=== The data ===
>>>>>

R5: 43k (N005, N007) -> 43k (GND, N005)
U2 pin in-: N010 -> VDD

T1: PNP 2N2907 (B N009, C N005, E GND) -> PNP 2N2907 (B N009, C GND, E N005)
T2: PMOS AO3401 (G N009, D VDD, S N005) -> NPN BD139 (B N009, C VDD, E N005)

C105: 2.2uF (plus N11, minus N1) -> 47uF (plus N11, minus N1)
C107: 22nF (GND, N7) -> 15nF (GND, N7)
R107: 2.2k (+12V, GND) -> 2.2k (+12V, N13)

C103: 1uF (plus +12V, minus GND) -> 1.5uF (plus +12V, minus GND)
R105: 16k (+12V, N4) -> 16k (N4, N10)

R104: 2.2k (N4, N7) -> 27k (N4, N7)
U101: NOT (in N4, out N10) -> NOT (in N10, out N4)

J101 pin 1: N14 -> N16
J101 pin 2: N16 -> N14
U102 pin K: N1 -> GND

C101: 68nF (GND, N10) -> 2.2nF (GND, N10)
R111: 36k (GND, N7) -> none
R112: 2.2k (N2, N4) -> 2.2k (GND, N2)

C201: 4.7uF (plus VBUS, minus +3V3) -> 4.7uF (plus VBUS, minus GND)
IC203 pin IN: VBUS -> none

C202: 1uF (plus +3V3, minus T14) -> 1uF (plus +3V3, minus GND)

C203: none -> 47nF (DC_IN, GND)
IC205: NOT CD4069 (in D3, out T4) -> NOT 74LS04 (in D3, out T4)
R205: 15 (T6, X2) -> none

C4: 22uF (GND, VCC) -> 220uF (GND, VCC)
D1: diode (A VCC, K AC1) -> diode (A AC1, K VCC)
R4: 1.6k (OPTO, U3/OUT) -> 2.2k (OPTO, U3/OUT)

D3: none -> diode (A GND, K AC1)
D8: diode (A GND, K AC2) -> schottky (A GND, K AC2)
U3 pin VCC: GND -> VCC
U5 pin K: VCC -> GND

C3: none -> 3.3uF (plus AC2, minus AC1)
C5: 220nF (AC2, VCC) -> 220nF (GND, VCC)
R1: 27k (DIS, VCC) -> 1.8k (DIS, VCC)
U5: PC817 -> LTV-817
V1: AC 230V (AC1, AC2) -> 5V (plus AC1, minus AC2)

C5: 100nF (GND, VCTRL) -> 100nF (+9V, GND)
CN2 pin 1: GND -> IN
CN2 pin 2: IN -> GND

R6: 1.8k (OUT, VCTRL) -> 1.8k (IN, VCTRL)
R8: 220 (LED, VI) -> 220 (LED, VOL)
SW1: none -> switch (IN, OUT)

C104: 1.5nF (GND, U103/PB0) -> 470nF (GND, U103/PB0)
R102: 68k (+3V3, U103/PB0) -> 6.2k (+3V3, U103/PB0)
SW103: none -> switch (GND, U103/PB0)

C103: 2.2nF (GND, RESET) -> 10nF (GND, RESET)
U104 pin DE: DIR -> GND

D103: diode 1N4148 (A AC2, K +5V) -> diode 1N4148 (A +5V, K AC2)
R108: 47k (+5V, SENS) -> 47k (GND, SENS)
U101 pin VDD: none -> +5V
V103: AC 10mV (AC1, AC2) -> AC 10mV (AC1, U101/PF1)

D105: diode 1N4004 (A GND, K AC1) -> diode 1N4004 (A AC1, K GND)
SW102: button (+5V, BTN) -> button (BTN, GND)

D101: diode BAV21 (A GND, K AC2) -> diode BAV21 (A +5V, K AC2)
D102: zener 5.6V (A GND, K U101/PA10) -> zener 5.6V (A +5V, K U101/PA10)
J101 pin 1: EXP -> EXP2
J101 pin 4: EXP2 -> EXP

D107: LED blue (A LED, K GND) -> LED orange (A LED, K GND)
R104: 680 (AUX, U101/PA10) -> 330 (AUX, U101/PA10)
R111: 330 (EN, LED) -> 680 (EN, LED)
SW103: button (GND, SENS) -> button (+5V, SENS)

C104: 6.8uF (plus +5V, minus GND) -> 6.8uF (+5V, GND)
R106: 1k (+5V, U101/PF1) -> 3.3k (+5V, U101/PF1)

<<<<<

=== Requirement ===
Repeat every entry exactly, leaving nothing out.

=== Solution for this problem ===
R5: 43k (N005, N007) -> 43k (GND, N005)
U2 pin in-: N010 -> VDD

T1: PNP 2N2907 (B N009, C N005, E GND) -> PNP 2N2907 (B N009, C GND, E N005)
T2: PMOS AO3401 (G N009, D VDD, S N005) -> NPN BD139 (B N009, C VDD, E N005)

C105: 2.2uF (plus N11, minus N1) -> 47uF (plus N11, minus N1)
C107: 22nF (GND, N7) -> 15nF (GND, N7)
R107: 2.2k (+12V, GND) -> 2.2k (+12V, N13)

C103: 1uF (plus +12V, minus GND) -> 1.5uF (plus +12V, minus GND)
R105: 16k (+12V, N4) -> 16k (N4, N10)

R104: 2.2k (N4, N7) -> 27k (N4, N7)
U101: NOT (in N4, out N10) -> NOT (in N10, out N4)

J101 pin 1: N14 -> N16
J101 pin 2: N16 -> N14
U102 pin K: N1 -> GND

C101: 68nF (GND, N10) -> 2.2nF (GND, N10)
R111: 36k (GND, N7) -> none
R112: 2.2k (N2, N4) -> 2.2k (GND, N2)

C201: 4.7uF (plus VBUS, minus +3V3) -> 4.7uF (plus VBUS, minus GND)
IC203 pin IN: VBUS -> none

C202: 1uF (plus +3V3, minus T14) -> 1uF (plus +3V3, minus GND)

C203: none -> 47nF (DC_IN, GND)
IC205: NOT CD4069 (in D3, out T4) -> NOT 74LS04 (in D3, out T4)
R205: 15 (T6, X2) -> none

C4: 22uF (GND, VCC) -> 220uF (GND, VCC)
D1: diode (A VCC, K AC1) -> diode (A AC1, K VCC)
R4: 1.6k (OPTO, U3/OUT) -> 2.2k (OPTO, U3/OUT)

D3: none -> diode (A GND, K AC1)
D8: diode (A GND, K AC2) -> schottky (A GND, K AC2)
U3 pin VCC: GND -> VCC
U5 pin K: VCC -> GND

C3: none -> 3.3uF (plus AC2, minus AC1)
C5: 220nF (AC2, VCC) -> 220nF (GND, VCC)
R1: 27k (DIS, VCC) -> 1.8k (DIS, VCC)
U5: PC817 -> LTV-817
V1: AC 230V (AC1, AC2) -> 5V (plus AC1, minus AC2)

C5: 100nF (GND, VCTRL) -> 100nF (+9V, GND)
CN2 pin 1: GND -> IN
CN2 pin 2: IN -> GND

R6: 1.8k (OUT, VCTRL) -> 1.8k (IN, VCTRL)
R8: 220 (LED, VI) -> 220 (LED, VOL)
SW1: none -> switch (IN, OUT)

C104: 1.5nF (GND, U103/PB0) -> 470nF (GND, U103/PB0)
R102: 68k (+3V3, U103/PB0) -> 6.2k (+3V3, U103/PB0)
SW103: none -> switch (GND, U103/PB0)

C103: 2.2nF (GND, RESET) -> 10nF (GND, RESET)
U104 pin DE: DIR -> GND

D103: diode 1N4148 (A AC2, K +5V) -> diode 1N4148 (A +5V, K AC2)
R108: 47k (+5V, SENS) -> 47k (GND, SENS)
U101 pin VDD: none -> +5V
V103: AC 10mV (AC1, AC2) -> AC 10mV (AC1, U101/PF1)

D105: diode 1N4004 (A GND, K AC1) -> diode 1N4004 (A AC1, K GND)
SW102: button (+5V, BTN) -> button (BTN, GND)

D101: diode BAV21 (A GND, K AC2) -> diode BAV21 (A +5V, K AC2)
D102: zener 5.6V (A GND, K U101/PA10) -> zener 5.6V (A +5V, K U101/PA10)
J101 pin 1: EXP -> EXP2
J101 pin 4: EXP2 -> EXP

D107: LED blue (A LED, K GND) -> LED orange (A LED, K GND)
R104: 680 (AUX, U101/PA10) -> 330 (AUX, U101/PA10)
R111: 330 (EN, LED) -> 680 (EN, LED)
SW103: button (GND, SENS) -> button (+5V, SENS)

C104: 6.8uF (plus +5V, minus GND) -> 6.8uF (+5V, GND)
R106: 1k (+5V, U101/PF1) -> 3.3k (+5V, U101/PF1)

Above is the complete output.